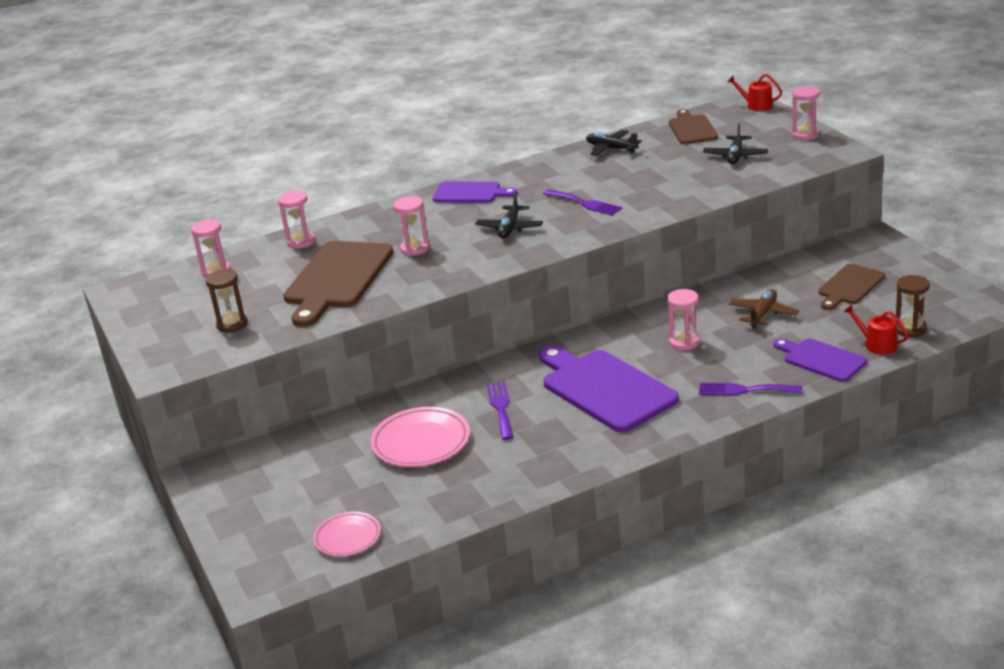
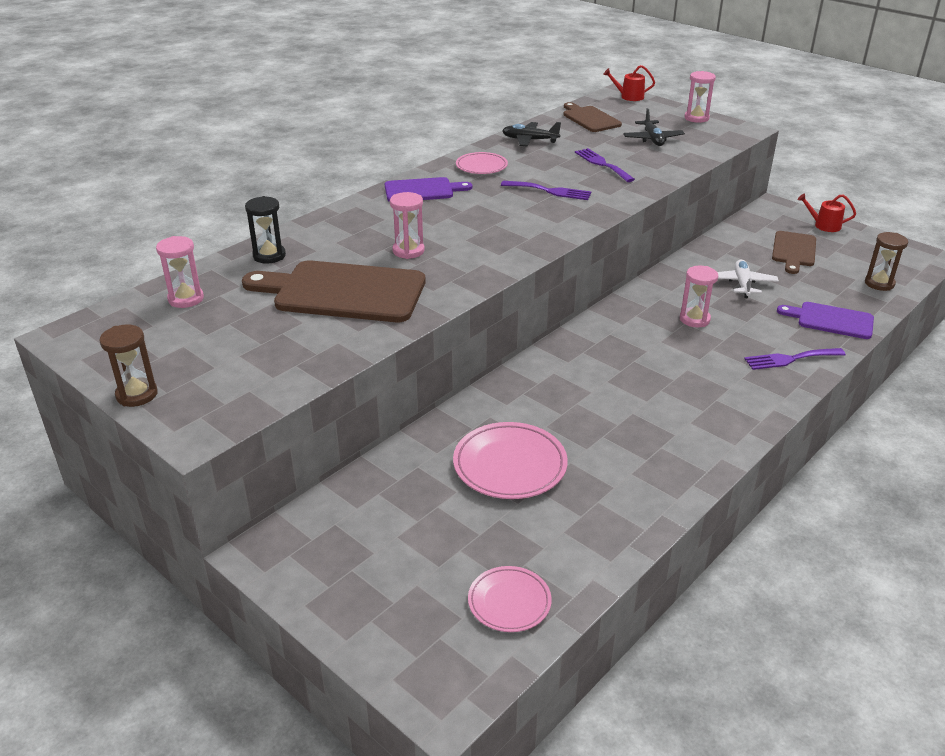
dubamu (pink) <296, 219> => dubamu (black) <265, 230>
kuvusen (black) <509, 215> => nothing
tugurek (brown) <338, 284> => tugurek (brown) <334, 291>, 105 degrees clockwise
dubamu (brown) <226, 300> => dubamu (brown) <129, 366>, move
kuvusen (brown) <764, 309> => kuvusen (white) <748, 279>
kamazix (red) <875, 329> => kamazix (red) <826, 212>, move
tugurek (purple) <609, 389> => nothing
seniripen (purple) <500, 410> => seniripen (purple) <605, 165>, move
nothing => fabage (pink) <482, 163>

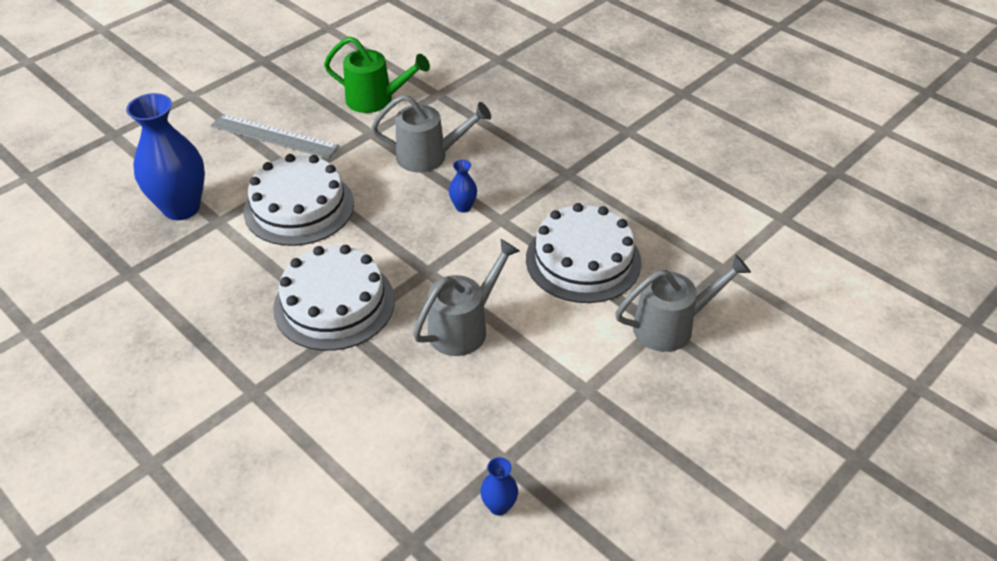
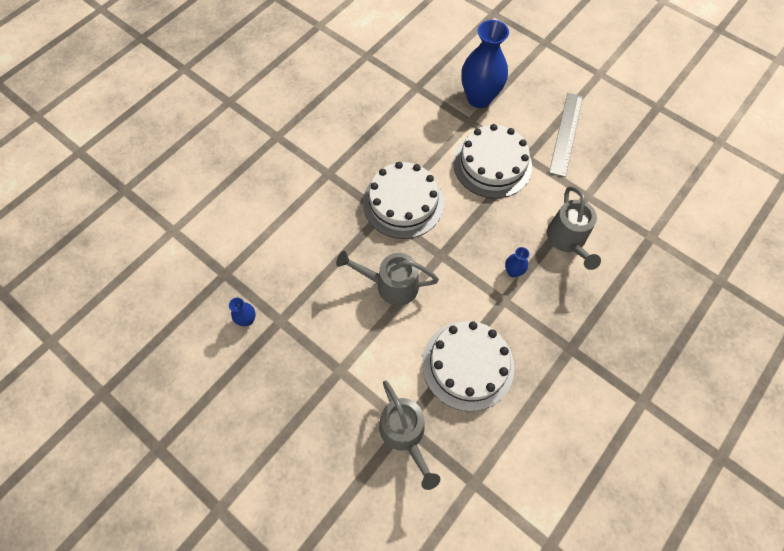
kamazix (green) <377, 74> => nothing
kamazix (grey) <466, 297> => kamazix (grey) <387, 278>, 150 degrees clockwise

▬▬▬

ASSIGNMENT: For each entry above, write it out again exactly but leave out any picture.

SOLUTION TO THE EXERCISE:
dubamu (pink) <296, 219> => dubamu (black) <265, 230>
kuvusen (black) <509, 215> => nothing
tugurek (brown) <338, 284> => tugurek (brown) <334, 291>, 105 degrees clockwise
dubamu (brown) <226, 300> => dubamu (brown) <129, 366>, move
kuvusen (brown) <764, 309> => kuvusen (white) <748, 279>
kamazix (red) <875, 329> => kamazix (red) <826, 212>, move
tugurek (purple) <609, 389> => nothing
seniripen (purple) <500, 410> => seniripen (purple) <605, 165>, move
nothing => fabage (pink) <482, 163>

kamazix (green) <377, 74> => nothing
kamazix (grey) <466, 297> => kamazix (grey) <387, 278>, 150 degrees clockwise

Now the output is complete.